# The data
=-=-=

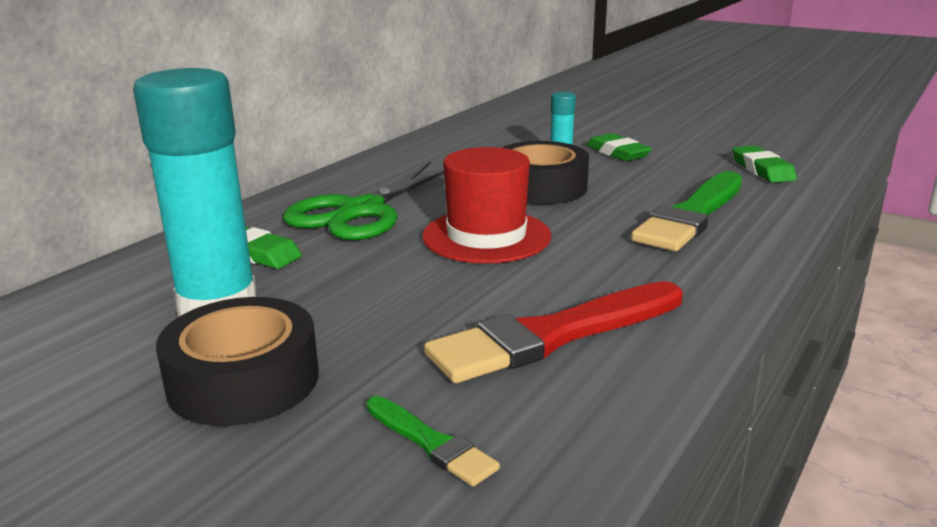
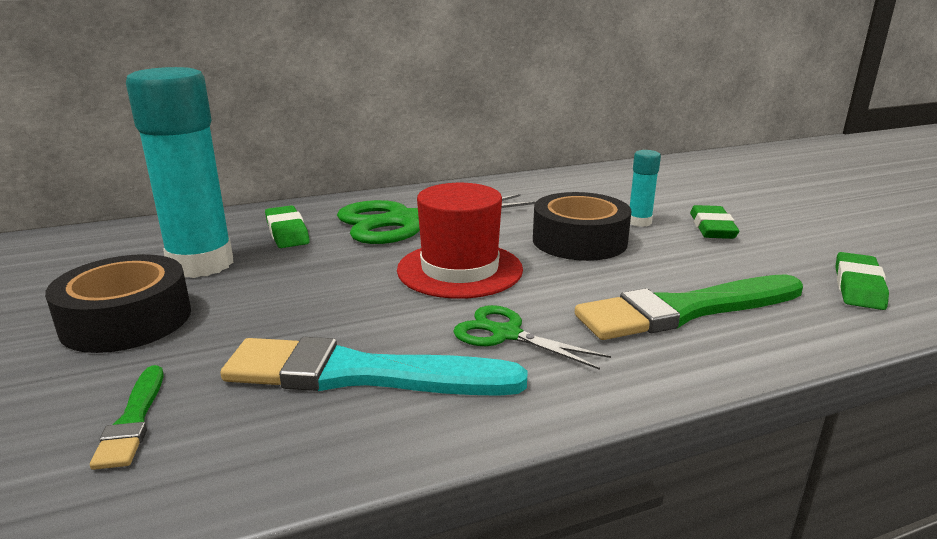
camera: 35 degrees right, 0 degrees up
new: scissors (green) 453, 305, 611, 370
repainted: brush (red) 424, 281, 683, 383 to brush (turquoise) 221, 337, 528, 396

=-=-=

One exact copy of the data, no pictures: write it out line for line.

camera: 35 degrees right, 0 degrees up
new: scissors (green) 453, 305, 611, 370
repainted: brush (red) 424, 281, 683, 383 to brush (turquoise) 221, 337, 528, 396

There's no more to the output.